WHAT YOU WILL DO: Once the pictures are set aside, transcribe the remaining data exactly.

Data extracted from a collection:
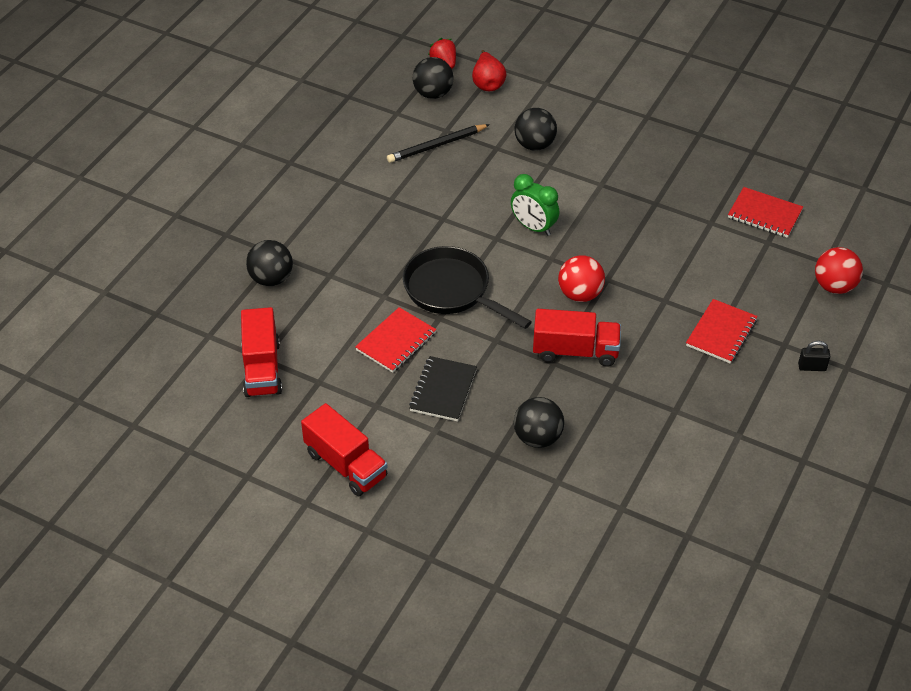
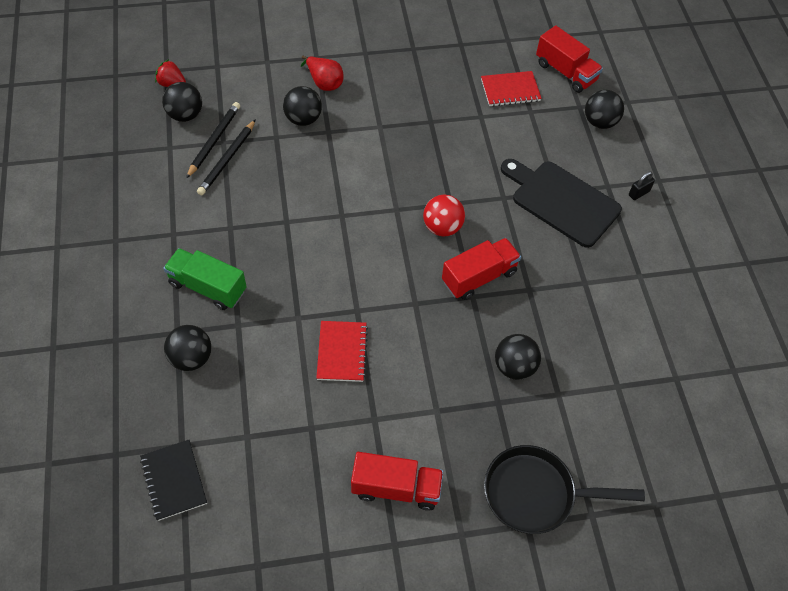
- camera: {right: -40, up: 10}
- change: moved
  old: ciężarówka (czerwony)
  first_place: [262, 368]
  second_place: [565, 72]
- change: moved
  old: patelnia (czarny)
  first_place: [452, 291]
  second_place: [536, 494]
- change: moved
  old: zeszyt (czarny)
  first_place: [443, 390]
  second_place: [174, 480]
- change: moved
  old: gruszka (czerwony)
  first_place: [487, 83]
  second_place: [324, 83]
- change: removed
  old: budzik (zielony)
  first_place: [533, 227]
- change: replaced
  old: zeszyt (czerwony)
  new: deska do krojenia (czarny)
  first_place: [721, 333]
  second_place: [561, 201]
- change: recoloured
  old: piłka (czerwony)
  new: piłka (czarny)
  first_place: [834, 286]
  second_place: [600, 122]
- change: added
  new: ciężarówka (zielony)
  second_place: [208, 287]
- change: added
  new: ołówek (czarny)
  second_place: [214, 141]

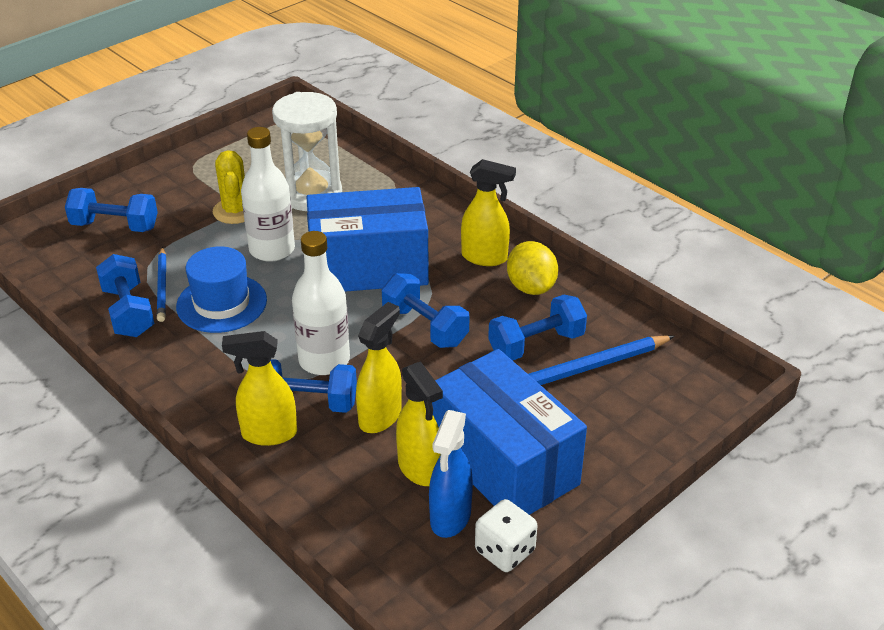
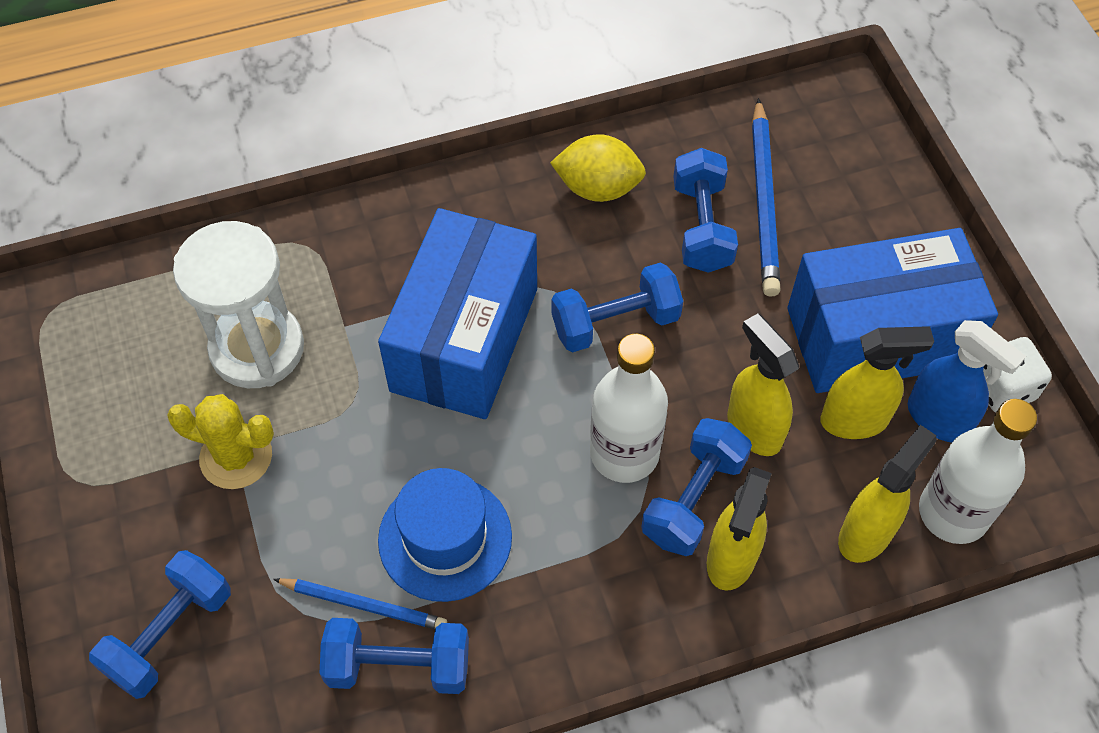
- camera: {right: -65, up: 20}
- change: moved
  old: butelka (biały)
  first_place: [272, 250]
  second_place: [953, 513]
- change: moved
  old: spryskiwacz (żółty)
  first_place: [485, 257]
  second_place: [866, 533]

TASK RESPONSE:
- camera: {right: -40, up: 10}
- change: moved
  old: ciężarówka (czerwony)
  first_place: [262, 368]
  second_place: [565, 72]
- change: moved
  old: patelnia (czarny)
  first_place: [452, 291]
  second_place: [536, 494]
- change: moved
  old: zeszyt (czarny)
  first_place: [443, 390]
  second_place: [174, 480]
- change: moved
  old: gruszka (czerwony)
  first_place: [487, 83]
  second_place: [324, 83]
- change: removed
  old: budzik (zielony)
  first_place: [533, 227]
- change: replaced
  old: zeszyt (czerwony)
  new: deska do krojenia (czarny)
  first_place: [721, 333]
  second_place: [561, 201]
- change: recoloured
  old: piłka (czerwony)
  new: piłka (czarny)
  first_place: [834, 286]
  second_place: [600, 122]
- change: added
  new: ciężarówka (zielony)
  second_place: [208, 287]
- change: added
  new: ołówek (czarny)
  second_place: [214, 141]

- camera: {right: -65, up: 20}
- change: moved
  old: butelka (biały)
  first_place: [272, 250]
  second_place: [953, 513]
- change: moved
  old: spryskiwacz (żółty)
  first_place: [485, 257]
  second_place: [866, 533]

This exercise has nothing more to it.